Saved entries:
- Opening Delimiter -
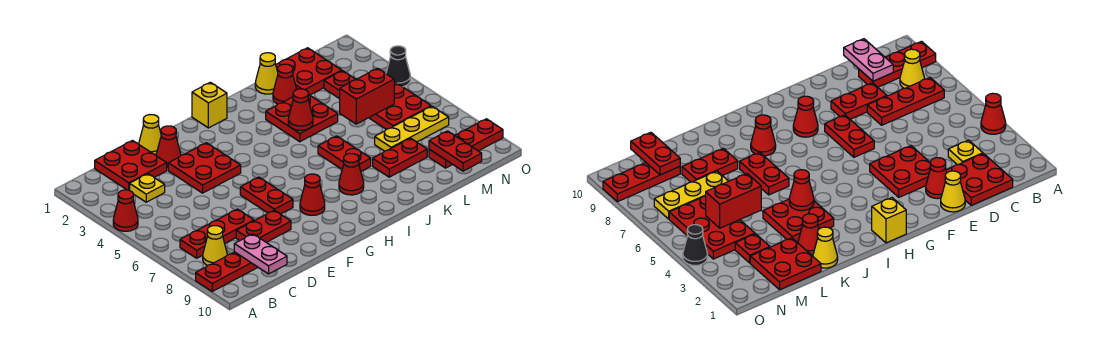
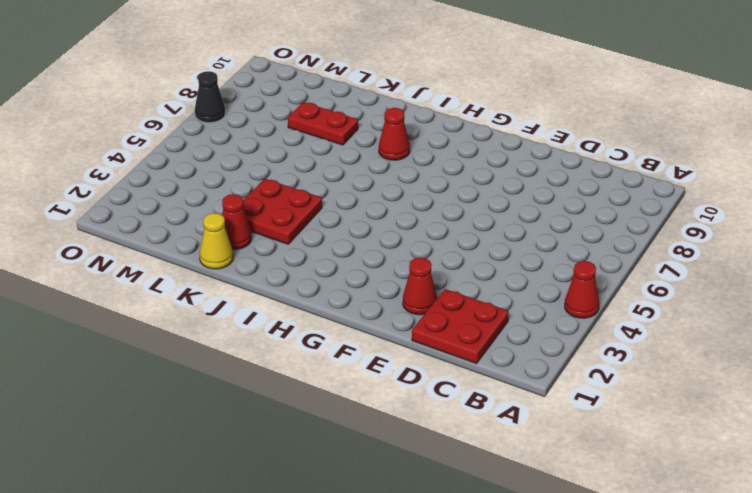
black cone O7 level 1 -> black cone O4 level 1
none -> red plate A9:C9 level 1
none -> red plate B7:D7 level 1
none -> yellow cone B8 level 1

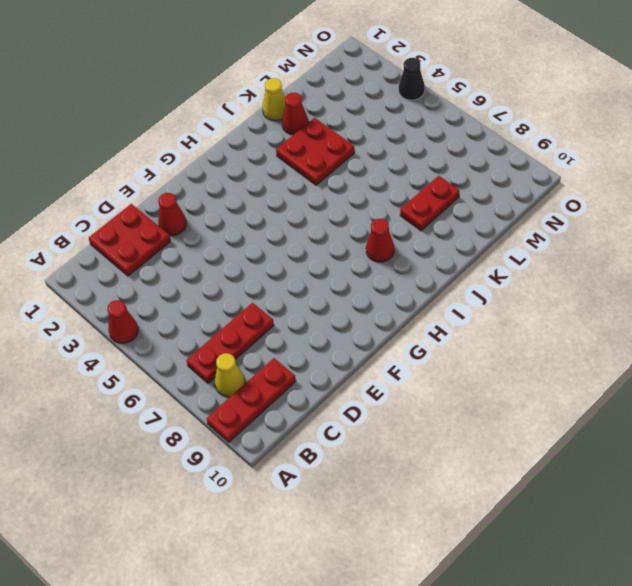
none -> yellow plate C3 level 1
none -> red plate D8:E8 level 1
none -> yellow cone E1 level 1

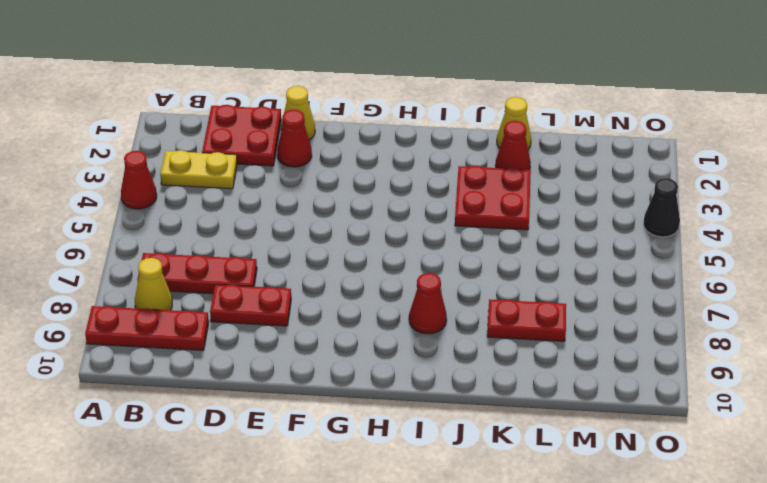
yellow plate B3:C3 level 1 -> yellow plate C3 level 1
none -> red plate E3:F4 level 1
none -> red plate F6:F7 level 1
none -> red cone G8 level 1

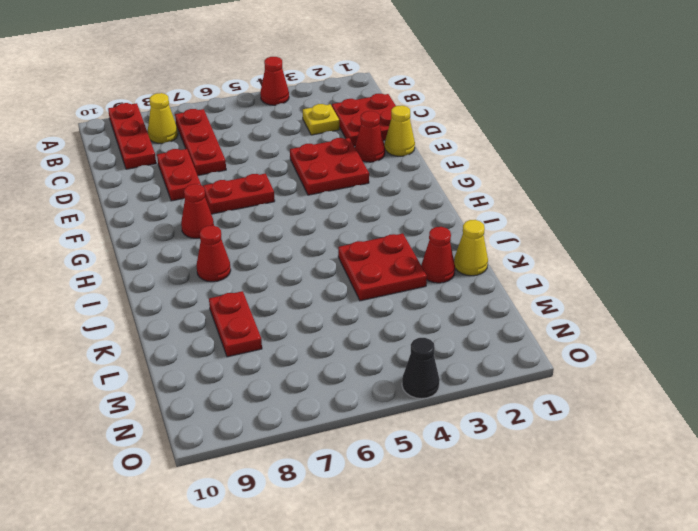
none -> yellow brick H1 level 1
none -> red plate J6:J7 level 1
none -> red plate L1:M2 level 1

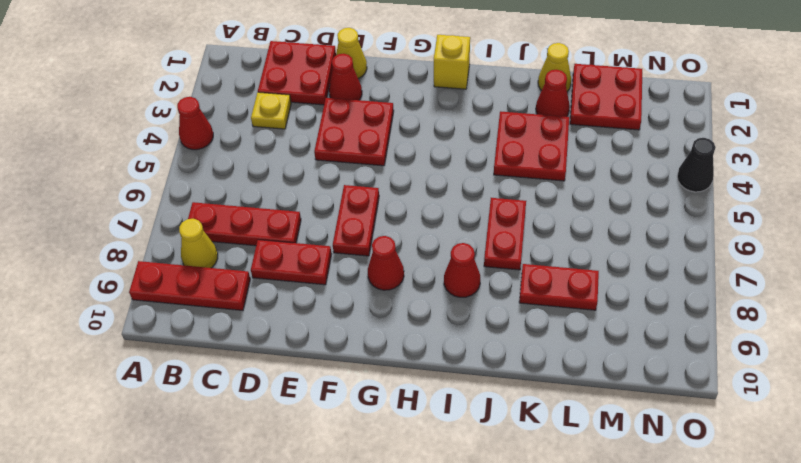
none -> yellow plate L7:N7 level 1
none -> red plate M3 level 1
none -> red plate M4:N6 level 1

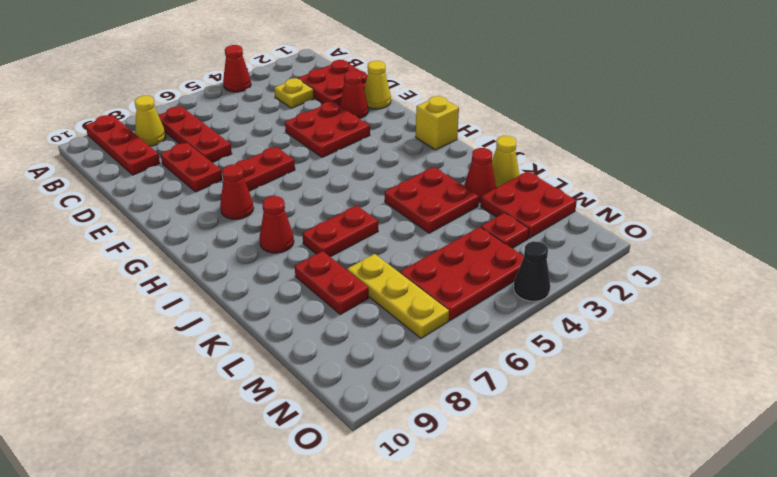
none -> red plate M9:O9 level 1
none -> pink plate C9:C10 level 2
none -> red cone J4 level 2

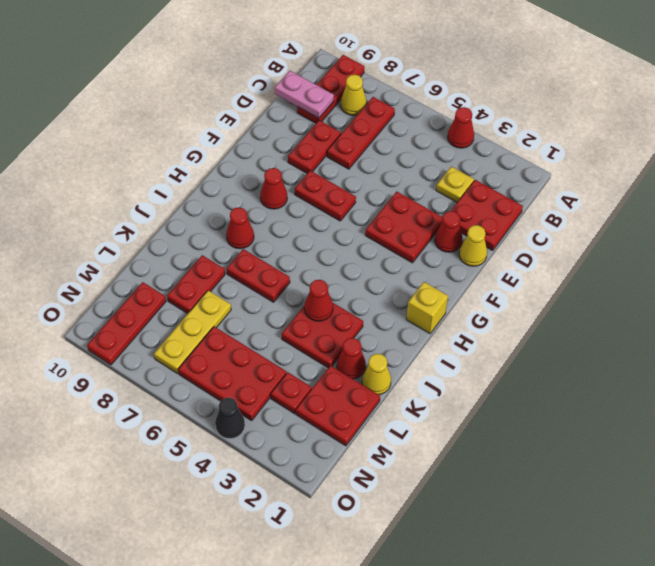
none -> red brick L5:M5 level 2
none -> red plate M9:M10 level 2

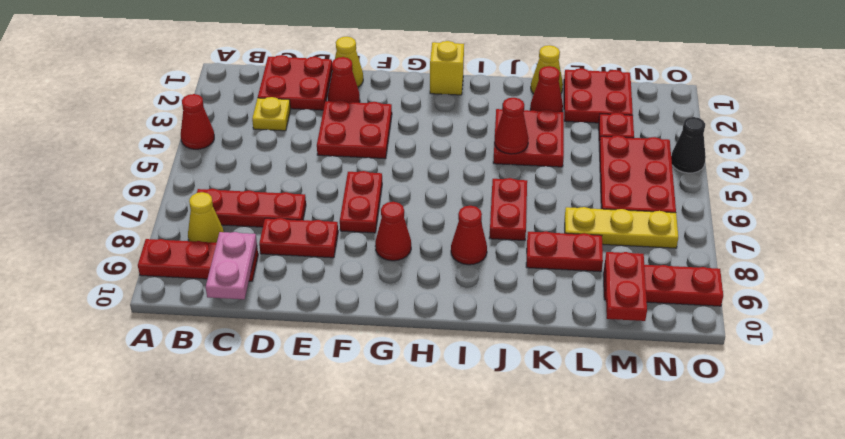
none -> red brick L5:M5 level 2

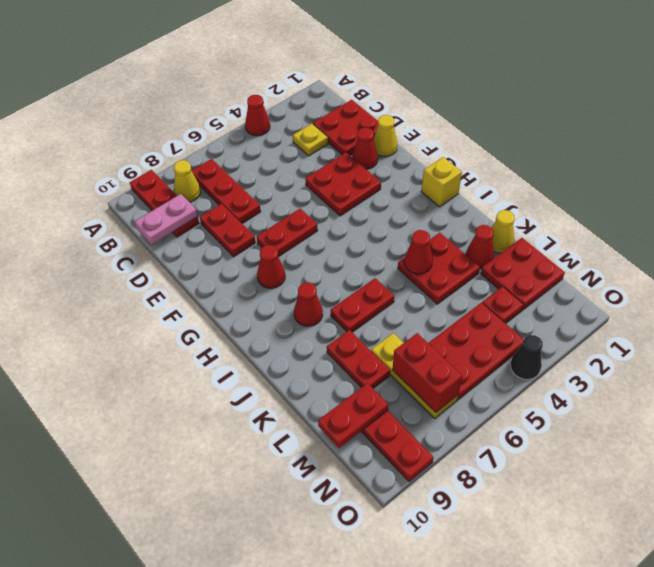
red brick M7:N7 level 2 -> red brick L5:M5 level 2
- Closing Delimiter -
● Task: Copy every record exactly, without the pictures.

● Response box:
black cone O7 level 1 -> black cone O4 level 1
none -> red plate A9:C9 level 1
none -> red plate B7:D7 level 1
none -> yellow cone B8 level 1

none -> yellow plate C3 level 1
none -> red plate D8:E8 level 1
none -> yellow cone E1 level 1

yellow plate B3:C3 level 1 -> yellow plate C3 level 1
none -> red plate E3:F4 level 1
none -> red plate F6:F7 level 1
none -> red cone G8 level 1

none -> yellow brick H1 level 1
none -> red plate J6:J7 level 1
none -> red plate L1:M2 level 1

none -> yellow plate L7:N7 level 1
none -> red plate M3 level 1
none -> red plate M4:N6 level 1

none -> red plate M9:O9 level 1
none -> pink plate C9:C10 level 2
none -> red cone J4 level 2

none -> red brick L5:M5 level 2
none -> red plate M9:M10 level 2

none -> red brick L5:M5 level 2

red brick M7:N7 level 2 -> red brick L5:M5 level 2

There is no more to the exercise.